== YOUR GOAL ==
Would you return the data exactly as given, except for its pictures?

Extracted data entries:
Start of Block
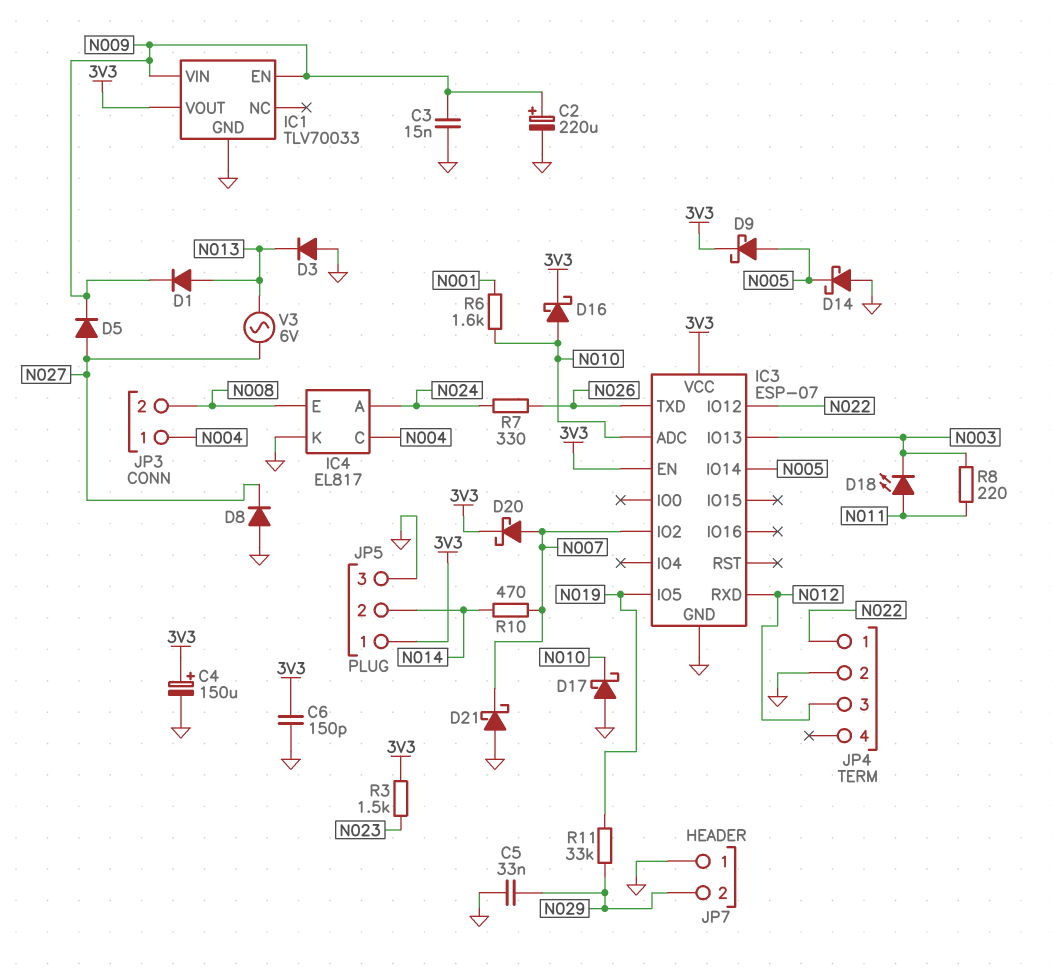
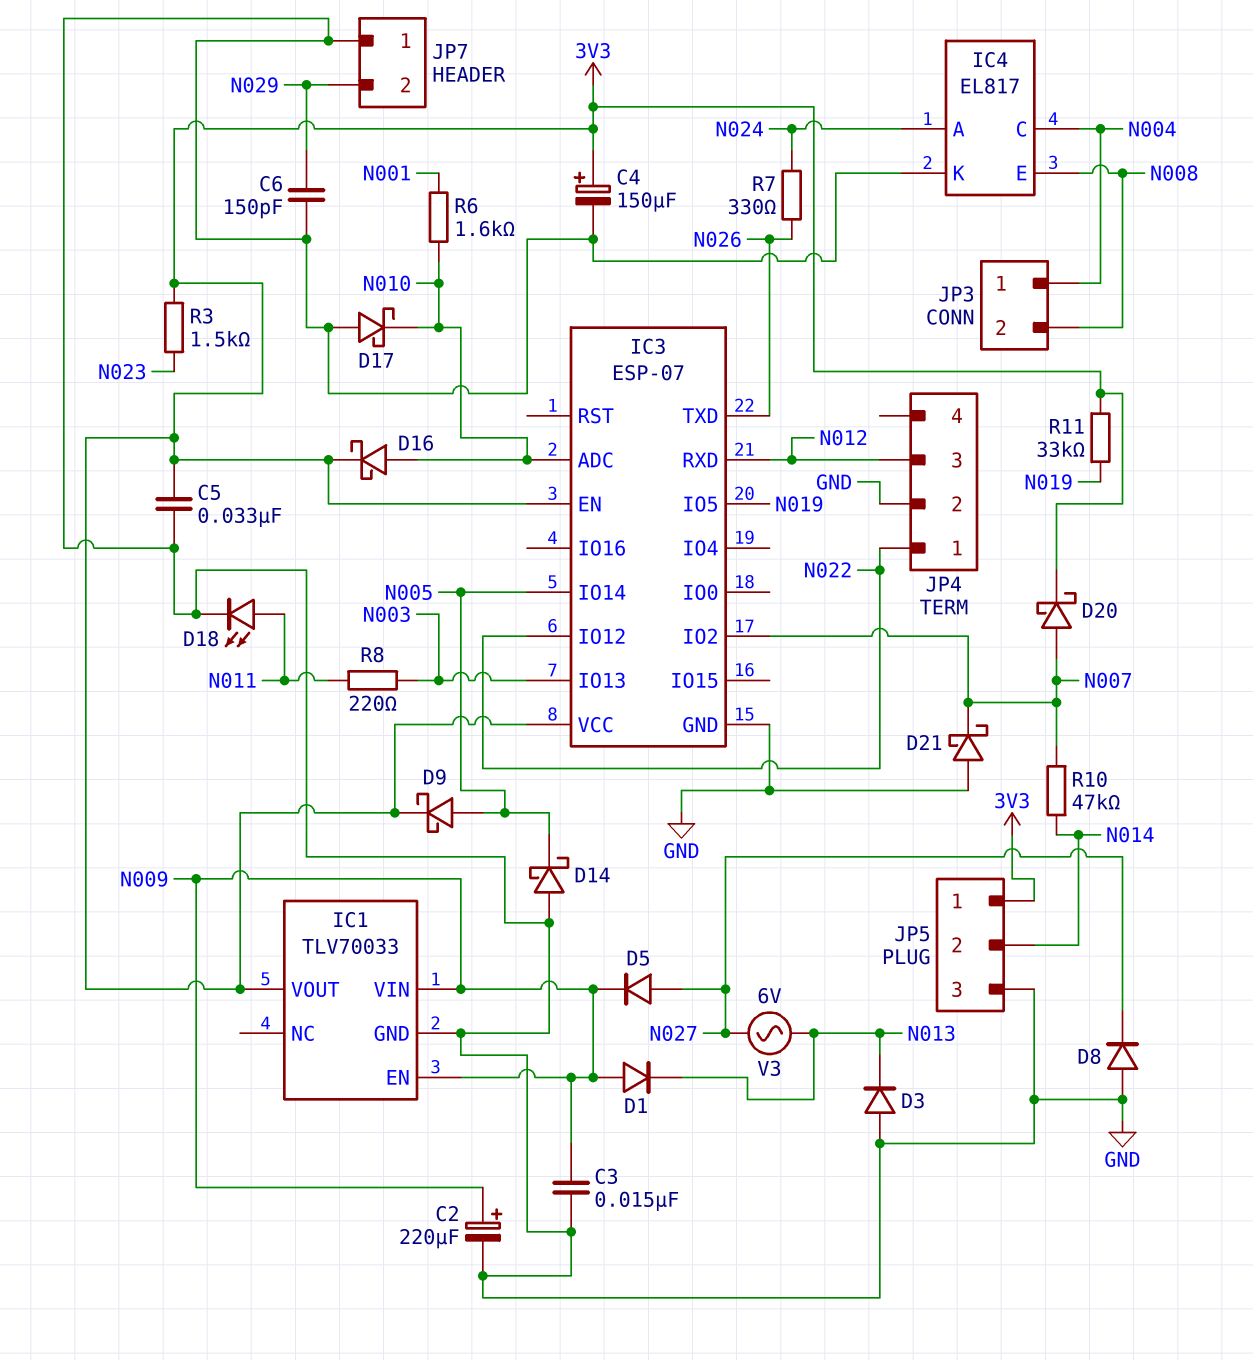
C5: 33nF (GND, N029) -> 33nF (3V3, GND)
C6: 150pF (3V3, GND) -> 150pF (GND, N029)
D1: diode (A N013, K N009) -> diode (A N009, K N013)
D18: LED (A N011, K N003) -> LED (A N011, K GND)
R10: 470 (N007, N014) -> 47k (N007, N014)
R11: 33k (N019, N029) -> 33k (3V3, N019)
End of Block
== RESPONSE TO THE EXERCISE ==
C5: 33nF (GND, N029) -> 33nF (3V3, GND)
C6: 150pF (3V3, GND) -> 150pF (GND, N029)
D1: diode (A N013, K N009) -> diode (A N009, K N013)
D18: LED (A N011, K N003) -> LED (A N011, K GND)
R10: 470 (N007, N014) -> 47k (N007, N014)
R11: 33k (N019, N029) -> 33k (3V3, N019)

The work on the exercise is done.